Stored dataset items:
++++++

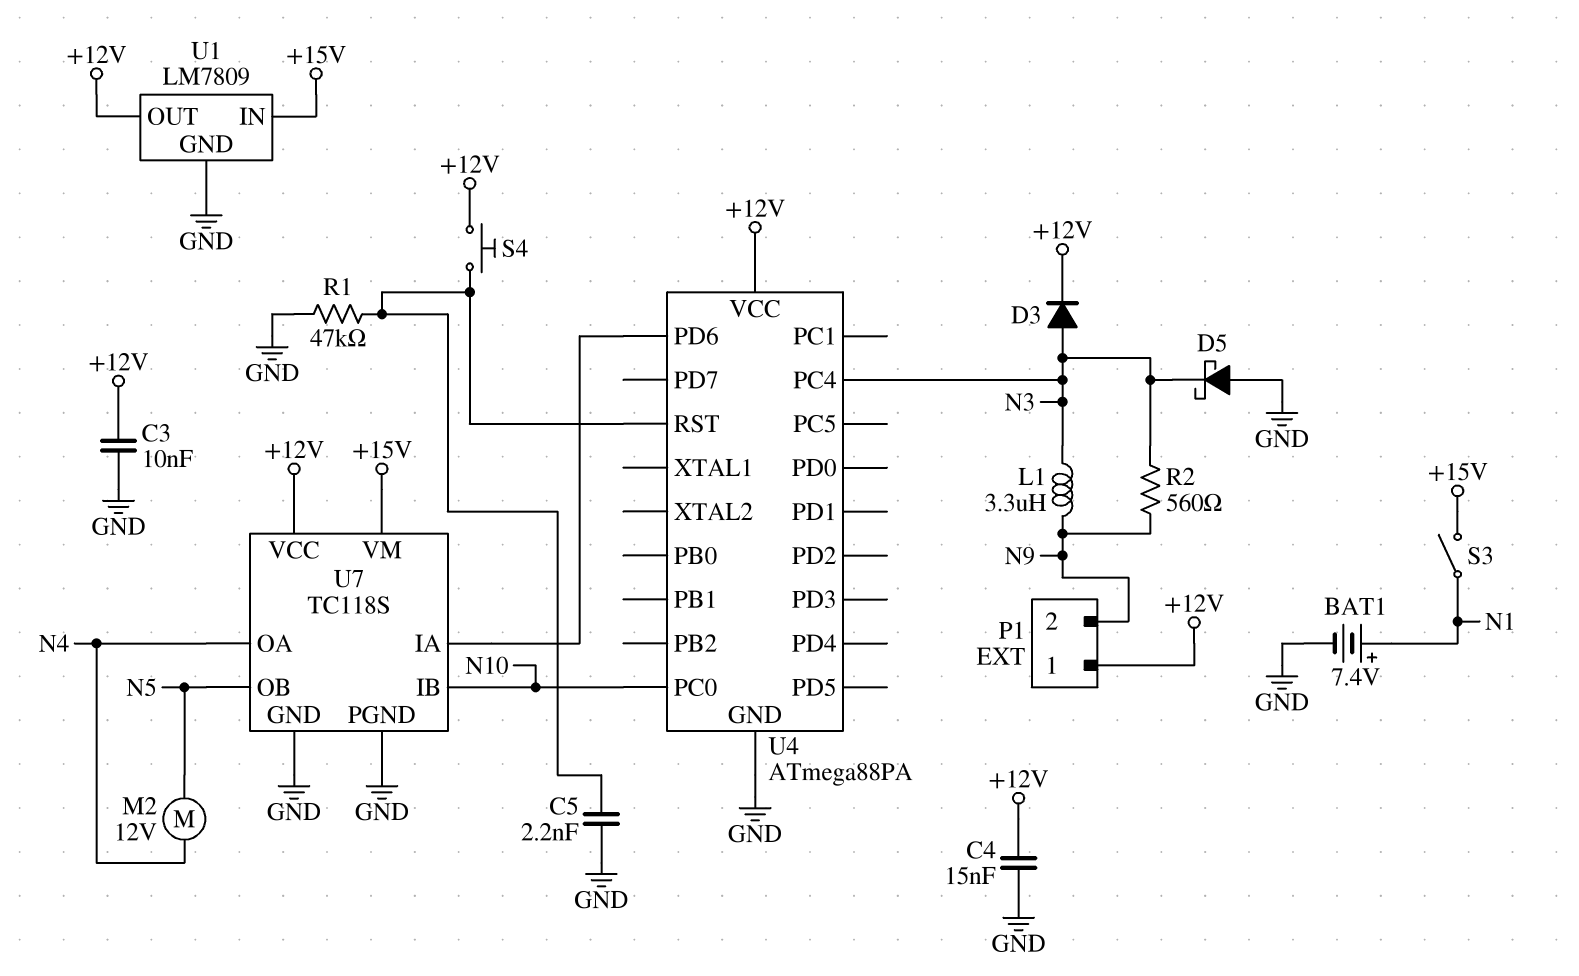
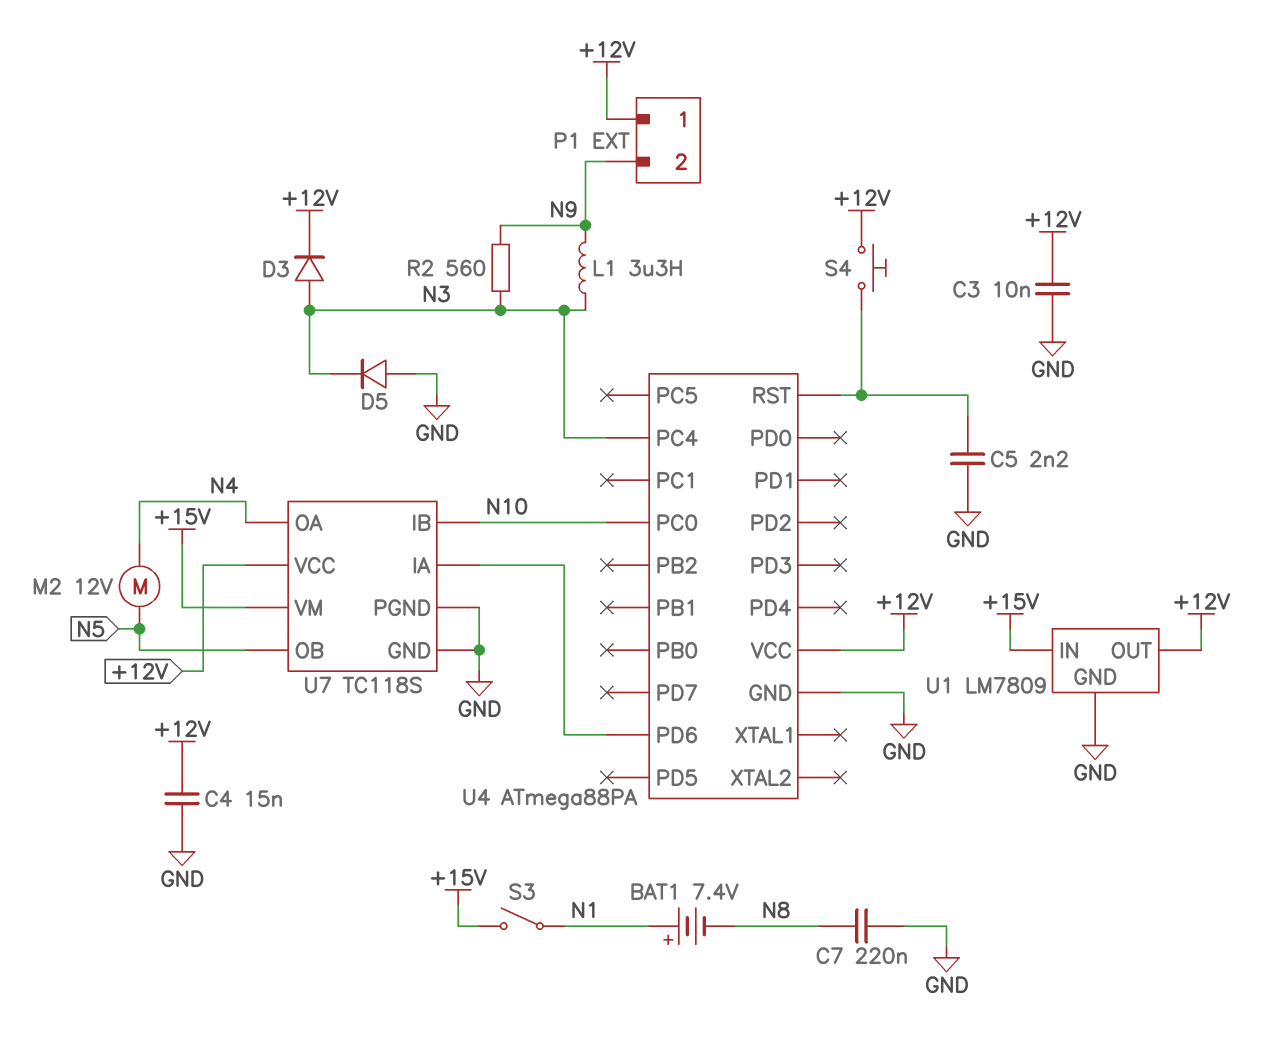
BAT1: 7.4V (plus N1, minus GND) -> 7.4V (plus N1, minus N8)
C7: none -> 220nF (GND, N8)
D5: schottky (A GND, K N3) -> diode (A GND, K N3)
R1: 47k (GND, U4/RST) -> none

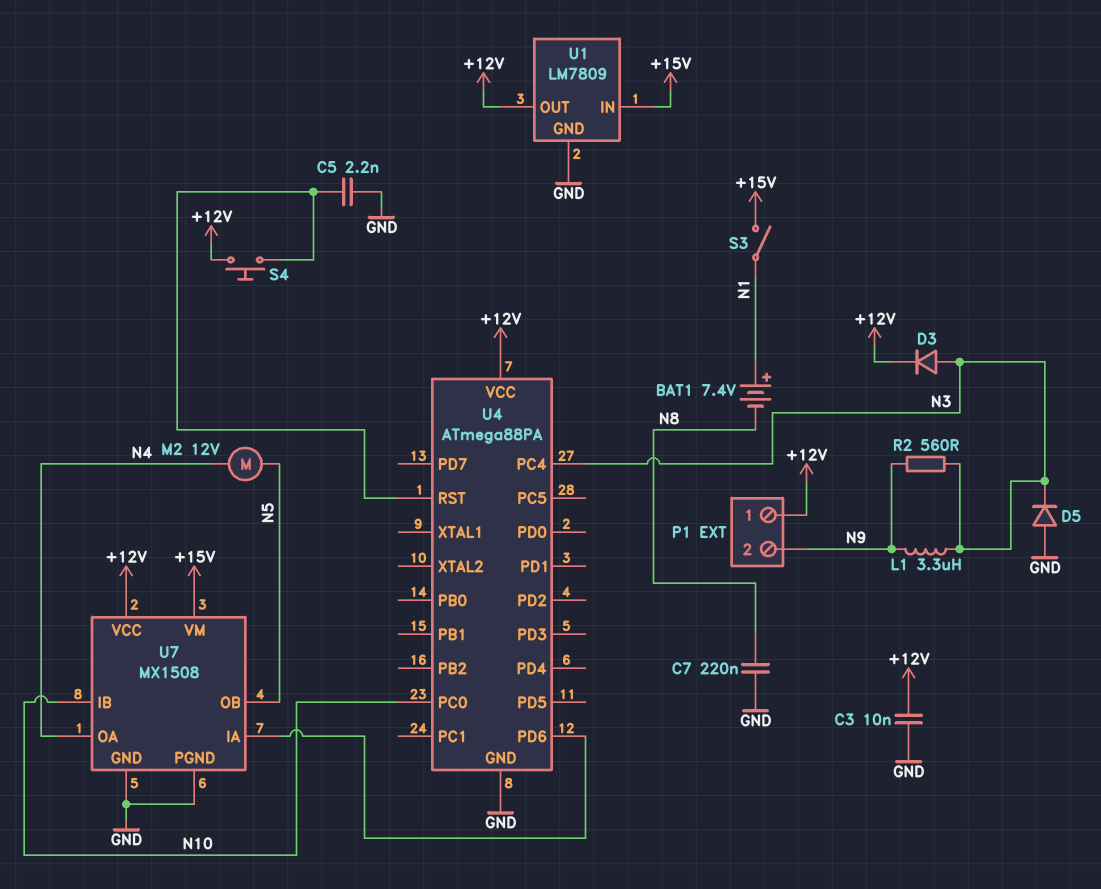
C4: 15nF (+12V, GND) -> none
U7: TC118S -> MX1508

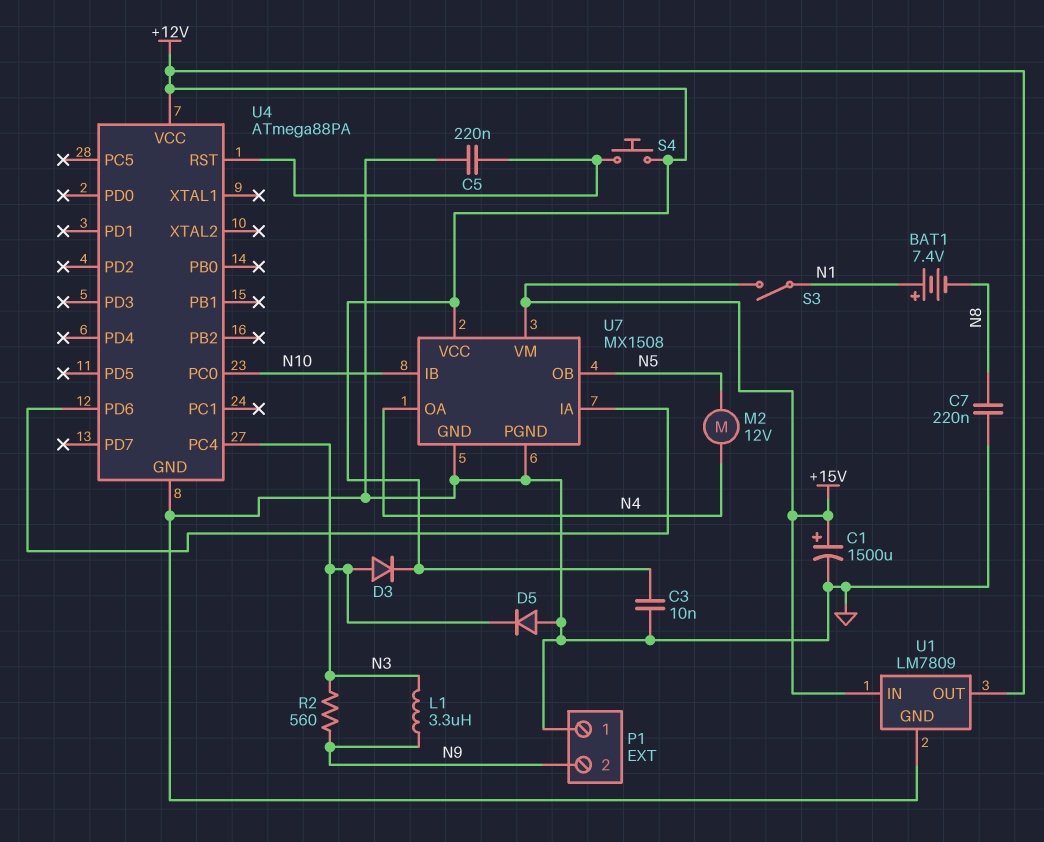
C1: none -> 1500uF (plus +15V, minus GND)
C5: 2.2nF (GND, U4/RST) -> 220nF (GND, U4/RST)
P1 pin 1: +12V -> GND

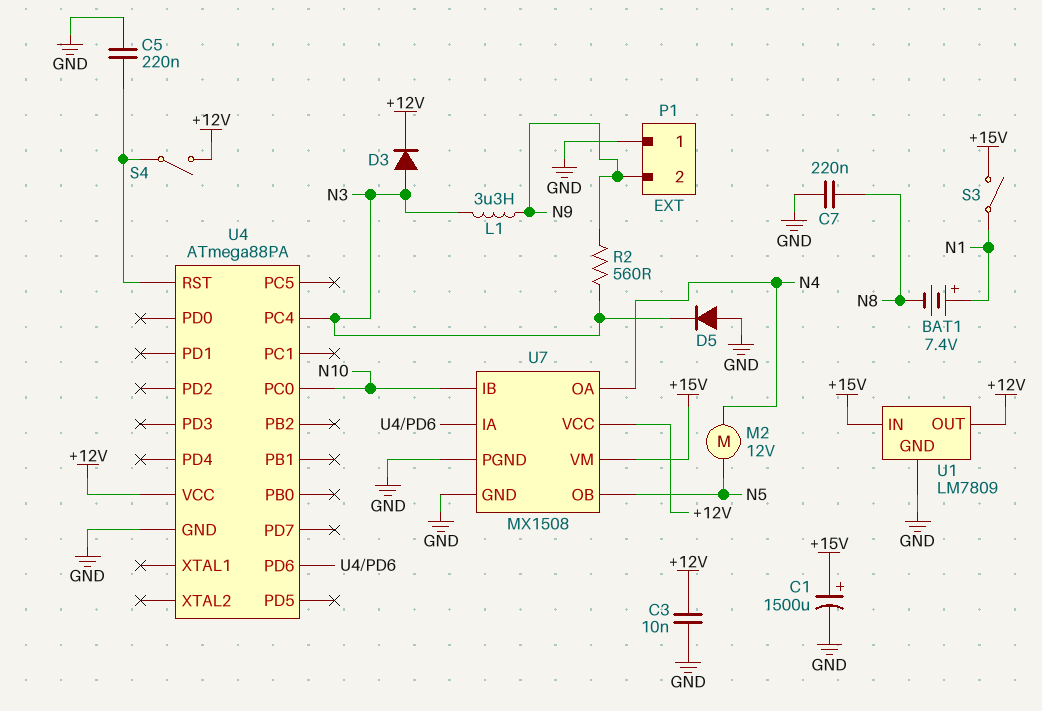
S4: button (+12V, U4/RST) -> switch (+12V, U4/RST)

++++++

**Your task**.
Among the entries above, how many lines have the string "plus" in them? Only the number should be given.

**Task solution**.
2